Each entry below should be retyped exactly, with nothing omitted.

**Saved data entries**:

+===+

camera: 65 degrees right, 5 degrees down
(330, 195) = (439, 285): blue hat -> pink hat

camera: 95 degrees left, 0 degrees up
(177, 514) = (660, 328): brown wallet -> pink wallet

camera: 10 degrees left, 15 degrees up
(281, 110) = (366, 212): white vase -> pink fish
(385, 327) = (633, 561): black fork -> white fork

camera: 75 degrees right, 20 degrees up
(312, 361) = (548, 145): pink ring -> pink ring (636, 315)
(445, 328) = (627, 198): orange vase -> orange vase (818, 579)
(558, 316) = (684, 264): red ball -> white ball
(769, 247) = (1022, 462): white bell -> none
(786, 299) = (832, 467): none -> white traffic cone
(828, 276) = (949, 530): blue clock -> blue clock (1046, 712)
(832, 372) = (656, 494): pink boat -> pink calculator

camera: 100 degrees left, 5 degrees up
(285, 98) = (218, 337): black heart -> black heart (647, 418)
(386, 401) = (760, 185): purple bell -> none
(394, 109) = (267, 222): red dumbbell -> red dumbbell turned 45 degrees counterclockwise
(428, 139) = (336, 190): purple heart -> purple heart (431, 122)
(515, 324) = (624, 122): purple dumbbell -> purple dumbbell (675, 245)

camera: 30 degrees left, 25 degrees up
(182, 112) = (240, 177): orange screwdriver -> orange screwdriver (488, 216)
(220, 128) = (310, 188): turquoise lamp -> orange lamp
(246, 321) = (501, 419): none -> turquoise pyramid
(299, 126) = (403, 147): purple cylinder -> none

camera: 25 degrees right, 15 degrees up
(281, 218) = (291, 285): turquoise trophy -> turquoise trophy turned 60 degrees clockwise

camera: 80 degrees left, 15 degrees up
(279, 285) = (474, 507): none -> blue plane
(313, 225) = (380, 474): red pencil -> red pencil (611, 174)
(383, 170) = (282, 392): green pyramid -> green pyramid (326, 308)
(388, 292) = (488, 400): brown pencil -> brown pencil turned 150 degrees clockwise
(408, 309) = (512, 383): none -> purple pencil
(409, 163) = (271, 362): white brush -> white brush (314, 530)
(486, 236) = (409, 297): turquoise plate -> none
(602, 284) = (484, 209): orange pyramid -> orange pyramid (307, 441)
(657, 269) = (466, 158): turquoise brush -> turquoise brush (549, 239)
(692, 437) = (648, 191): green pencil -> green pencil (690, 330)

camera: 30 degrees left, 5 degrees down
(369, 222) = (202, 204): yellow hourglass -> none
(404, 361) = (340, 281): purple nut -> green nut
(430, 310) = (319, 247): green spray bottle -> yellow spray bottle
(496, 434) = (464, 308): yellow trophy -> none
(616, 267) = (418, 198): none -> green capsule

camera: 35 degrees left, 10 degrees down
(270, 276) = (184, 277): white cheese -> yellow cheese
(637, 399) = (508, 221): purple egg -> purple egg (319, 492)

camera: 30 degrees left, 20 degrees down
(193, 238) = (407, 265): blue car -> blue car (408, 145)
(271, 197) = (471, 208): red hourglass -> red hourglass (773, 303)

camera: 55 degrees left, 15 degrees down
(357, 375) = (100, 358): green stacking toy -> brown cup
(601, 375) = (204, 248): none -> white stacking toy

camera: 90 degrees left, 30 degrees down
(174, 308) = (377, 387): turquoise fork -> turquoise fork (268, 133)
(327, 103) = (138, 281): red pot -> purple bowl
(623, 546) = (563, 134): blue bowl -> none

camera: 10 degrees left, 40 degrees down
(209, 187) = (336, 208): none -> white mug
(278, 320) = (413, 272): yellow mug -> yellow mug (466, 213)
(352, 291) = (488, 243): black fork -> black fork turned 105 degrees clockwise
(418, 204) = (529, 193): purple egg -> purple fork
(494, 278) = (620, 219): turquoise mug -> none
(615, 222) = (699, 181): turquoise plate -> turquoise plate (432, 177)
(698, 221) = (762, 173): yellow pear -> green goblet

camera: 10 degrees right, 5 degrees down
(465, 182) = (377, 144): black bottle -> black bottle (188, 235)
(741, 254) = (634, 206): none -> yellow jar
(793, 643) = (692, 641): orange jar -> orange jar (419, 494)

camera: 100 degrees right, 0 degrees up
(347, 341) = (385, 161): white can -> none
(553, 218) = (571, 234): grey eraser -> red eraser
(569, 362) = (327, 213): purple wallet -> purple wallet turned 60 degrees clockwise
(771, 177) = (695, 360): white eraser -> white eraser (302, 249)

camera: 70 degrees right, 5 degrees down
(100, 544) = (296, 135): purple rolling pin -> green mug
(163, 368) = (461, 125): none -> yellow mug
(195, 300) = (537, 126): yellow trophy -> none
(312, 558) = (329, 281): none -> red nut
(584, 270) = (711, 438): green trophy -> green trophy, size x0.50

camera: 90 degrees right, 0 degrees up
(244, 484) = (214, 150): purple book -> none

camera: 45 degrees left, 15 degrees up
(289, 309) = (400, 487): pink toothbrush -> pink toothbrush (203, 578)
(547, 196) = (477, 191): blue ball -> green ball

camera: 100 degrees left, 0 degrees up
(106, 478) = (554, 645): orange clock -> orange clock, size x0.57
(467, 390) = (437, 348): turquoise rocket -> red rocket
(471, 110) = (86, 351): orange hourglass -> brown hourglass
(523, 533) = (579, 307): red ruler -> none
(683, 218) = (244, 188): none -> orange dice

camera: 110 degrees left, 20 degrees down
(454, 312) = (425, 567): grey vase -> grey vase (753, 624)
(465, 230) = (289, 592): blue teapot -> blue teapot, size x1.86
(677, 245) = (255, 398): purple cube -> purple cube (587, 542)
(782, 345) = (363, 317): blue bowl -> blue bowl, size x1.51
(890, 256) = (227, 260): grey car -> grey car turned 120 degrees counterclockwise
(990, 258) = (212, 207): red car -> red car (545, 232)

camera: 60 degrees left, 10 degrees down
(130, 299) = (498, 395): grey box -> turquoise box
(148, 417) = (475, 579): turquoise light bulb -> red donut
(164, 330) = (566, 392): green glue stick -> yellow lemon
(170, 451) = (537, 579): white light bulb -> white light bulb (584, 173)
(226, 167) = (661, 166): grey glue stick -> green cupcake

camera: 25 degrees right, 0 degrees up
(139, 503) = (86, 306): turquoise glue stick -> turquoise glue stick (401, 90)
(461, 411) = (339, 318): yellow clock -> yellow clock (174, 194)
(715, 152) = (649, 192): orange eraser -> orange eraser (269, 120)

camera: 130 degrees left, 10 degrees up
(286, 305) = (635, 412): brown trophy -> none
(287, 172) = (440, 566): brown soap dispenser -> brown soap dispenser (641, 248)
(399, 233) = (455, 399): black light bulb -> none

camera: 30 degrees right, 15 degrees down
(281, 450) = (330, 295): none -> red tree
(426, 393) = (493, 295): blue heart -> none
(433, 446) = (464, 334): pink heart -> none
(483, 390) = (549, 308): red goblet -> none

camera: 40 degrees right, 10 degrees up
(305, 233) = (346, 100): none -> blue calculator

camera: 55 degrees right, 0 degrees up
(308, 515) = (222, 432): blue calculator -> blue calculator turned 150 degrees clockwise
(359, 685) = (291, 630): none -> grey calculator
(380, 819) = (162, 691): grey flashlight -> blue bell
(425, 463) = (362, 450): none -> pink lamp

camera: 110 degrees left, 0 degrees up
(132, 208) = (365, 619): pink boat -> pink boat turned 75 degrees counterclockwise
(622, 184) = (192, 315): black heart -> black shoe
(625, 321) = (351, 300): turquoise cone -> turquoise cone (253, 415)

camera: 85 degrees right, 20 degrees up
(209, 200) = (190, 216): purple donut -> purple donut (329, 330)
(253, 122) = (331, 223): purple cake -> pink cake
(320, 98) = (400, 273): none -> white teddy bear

+===+

**PROBLEM SOLUTION**:
camera: 65 degrees right, 5 degrees down
(330, 195) = (439, 285): blue hat -> pink hat

camera: 95 degrees left, 0 degrees up
(177, 514) = (660, 328): brown wallet -> pink wallet

camera: 10 degrees left, 15 degrees up
(281, 110) = (366, 212): white vase -> pink fish
(385, 327) = (633, 561): black fork -> white fork

camera: 75 degrees right, 20 degrees up
(312, 361) = (548, 145): pink ring -> pink ring (636, 315)
(445, 328) = (627, 198): orange vase -> orange vase (818, 579)
(558, 316) = (684, 264): red ball -> white ball
(769, 247) = (1022, 462): white bell -> none
(786, 299) = (832, 467): none -> white traffic cone
(828, 276) = (949, 530): blue clock -> blue clock (1046, 712)
(832, 372) = (656, 494): pink boat -> pink calculator

camera: 100 degrees left, 5 degrees up
(285, 98) = (218, 337): black heart -> black heart (647, 418)
(386, 401) = (760, 185): purple bell -> none
(394, 109) = (267, 222): red dumbbell -> red dumbbell turned 45 degrees counterclockwise
(428, 139) = (336, 190): purple heart -> purple heart (431, 122)
(515, 324) = (624, 122): purple dumbbell -> purple dumbbell (675, 245)

camera: 30 degrees left, 25 degrees up
(182, 112) = (240, 177): orange screwdriver -> orange screwdriver (488, 216)
(220, 128) = (310, 188): turquoise lamp -> orange lamp
(246, 321) = (501, 419): none -> turquoise pyramid
(299, 126) = (403, 147): purple cylinder -> none

camera: 25 degrees right, 15 degrees up
(281, 218) = (291, 285): turquoise trophy -> turquoise trophy turned 60 degrees clockwise

camera: 80 degrees left, 15 degrees up
(279, 285) = (474, 507): none -> blue plane
(313, 225) = (380, 474): red pencil -> red pencil (611, 174)
(383, 170) = (282, 392): green pyramid -> green pyramid (326, 308)
(388, 292) = (488, 400): brown pencil -> brown pencil turned 150 degrees clockwise
(408, 309) = (512, 383): none -> purple pencil
(409, 163) = (271, 362): white brush -> white brush (314, 530)
(486, 236) = (409, 297): turquoise plate -> none
(602, 284) = (484, 209): orange pyramid -> orange pyramid (307, 441)
(657, 269) = (466, 158): turquoise brush -> turquoise brush (549, 239)
(692, 437) = (648, 191): green pencil -> green pencil (690, 330)

camera: 30 degrees left, 5 degrees down
(369, 222) = (202, 204): yellow hourglass -> none
(404, 361) = (340, 281): purple nut -> green nut
(430, 310) = (319, 247): green spray bottle -> yellow spray bottle
(496, 434) = (464, 308): yellow trophy -> none
(616, 267) = (418, 198): none -> green capsule

camera: 35 degrees left, 10 degrees down
(270, 276) = (184, 277): white cheese -> yellow cheese
(637, 399) = (508, 221): purple egg -> purple egg (319, 492)

camera: 30 degrees left, 20 degrees down
(193, 238) = (407, 265): blue car -> blue car (408, 145)
(271, 197) = (471, 208): red hourglass -> red hourglass (773, 303)

camera: 55 degrees left, 15 degrees down
(357, 375) = (100, 358): green stacking toy -> brown cup
(601, 375) = (204, 248): none -> white stacking toy

camera: 90 degrees left, 30 degrees down
(174, 308) = (377, 387): turquoise fork -> turquoise fork (268, 133)
(327, 103) = (138, 281): red pot -> purple bowl
(623, 546) = (563, 134): blue bowl -> none

camera: 10 degrees left, 40 degrees down
(209, 187) = (336, 208): none -> white mug
(278, 320) = (413, 272): yellow mug -> yellow mug (466, 213)
(352, 291) = (488, 243): black fork -> black fork turned 105 degrees clockwise
(418, 204) = (529, 193): purple egg -> purple fork
(494, 278) = (620, 219): turquoise mug -> none
(615, 222) = (699, 181): turquoise plate -> turquoise plate (432, 177)
(698, 221) = (762, 173): yellow pear -> green goblet

camera: 10 degrees right, 5 degrees down
(465, 182) = (377, 144): black bottle -> black bottle (188, 235)
(741, 254) = (634, 206): none -> yellow jar
(793, 643) = (692, 641): orange jar -> orange jar (419, 494)

camera: 100 degrees right, 0 degrees up
(347, 341) = (385, 161): white can -> none
(553, 218) = (571, 234): grey eraser -> red eraser
(569, 362) = (327, 213): purple wallet -> purple wallet turned 60 degrees clockwise
(771, 177) = (695, 360): white eraser -> white eraser (302, 249)

camera: 70 degrees right, 5 degrees down
(100, 544) = (296, 135): purple rolling pin -> green mug
(163, 368) = (461, 125): none -> yellow mug
(195, 300) = (537, 126): yellow trophy -> none
(312, 558) = (329, 281): none -> red nut
(584, 270) = (711, 438): green trophy -> green trophy, size x0.50

camera: 90 degrees right, 0 degrees up
(244, 484) = (214, 150): purple book -> none

camera: 45 degrees left, 15 degrees up
(289, 309) = (400, 487): pink toothbrush -> pink toothbrush (203, 578)
(547, 196) = (477, 191): blue ball -> green ball

camera: 100 degrees left, 0 degrees up
(106, 478) = (554, 645): orange clock -> orange clock, size x0.57
(467, 390) = (437, 348): turquoise rocket -> red rocket
(471, 110) = (86, 351): orange hourglass -> brown hourglass
(523, 533) = (579, 307): red ruler -> none
(683, 218) = (244, 188): none -> orange dice

camera: 110 degrees left, 20 degrees down
(454, 312) = (425, 567): grey vase -> grey vase (753, 624)
(465, 230) = (289, 592): blue teapot -> blue teapot, size x1.86
(677, 245) = (255, 398): purple cube -> purple cube (587, 542)
(782, 345) = (363, 317): blue bowl -> blue bowl, size x1.51
(890, 256) = (227, 260): grey car -> grey car turned 120 degrees counterclockwise
(990, 258) = (212, 207): red car -> red car (545, 232)

camera: 60 degrees left, 10 degrees down
(130, 299) = (498, 395): grey box -> turquoise box
(148, 417) = (475, 579): turquoise light bulb -> red donut
(164, 330) = (566, 392): green glue stick -> yellow lemon
(170, 451) = (537, 579): white light bulb -> white light bulb (584, 173)
(226, 167) = (661, 166): grey glue stick -> green cupcake

camera: 25 degrees right, 0 degrees up
(139, 503) = (86, 306): turquoise glue stick -> turquoise glue stick (401, 90)
(461, 411) = (339, 318): yellow clock -> yellow clock (174, 194)
(715, 152) = (649, 192): orange eraser -> orange eraser (269, 120)

camera: 130 degrees left, 10 degrees up
(286, 305) = (635, 412): brown trophy -> none
(287, 172) = (440, 566): brown soap dispenser -> brown soap dispenser (641, 248)
(399, 233) = (455, 399): black light bulb -> none

camera: 30 degrees right, 15 degrees down
(281, 450) = (330, 295): none -> red tree
(426, 393) = (493, 295): blue heart -> none
(433, 446) = (464, 334): pink heart -> none
(483, 390) = (549, 308): red goblet -> none

camera: 40 degrees right, 10 degrees up
(305, 233) = (346, 100): none -> blue calculator

camera: 55 degrees right, 0 degrees up
(308, 515) = (222, 432): blue calculator -> blue calculator turned 150 degrees clockwise
(359, 685) = (291, 630): none -> grey calculator
(380, 819) = (162, 691): grey flashlight -> blue bell
(425, 463) = (362, 450): none -> pink lamp

camera: 110 degrees left, 0 degrees up
(132, 208) = (365, 619): pink boat -> pink boat turned 75 degrees counterclockwise
(622, 184) = (192, 315): black heart -> black shoe
(625, 321) = (351, 300): turquoise cone -> turquoise cone (253, 415)

camera: 85 degrees right, 20 degrees up
(209, 200) = (190, 216): purple donut -> purple donut (329, 330)
(253, 122) = (331, 223): purple cake -> pink cake
(320, 98) = (400, 273): none -> white teddy bear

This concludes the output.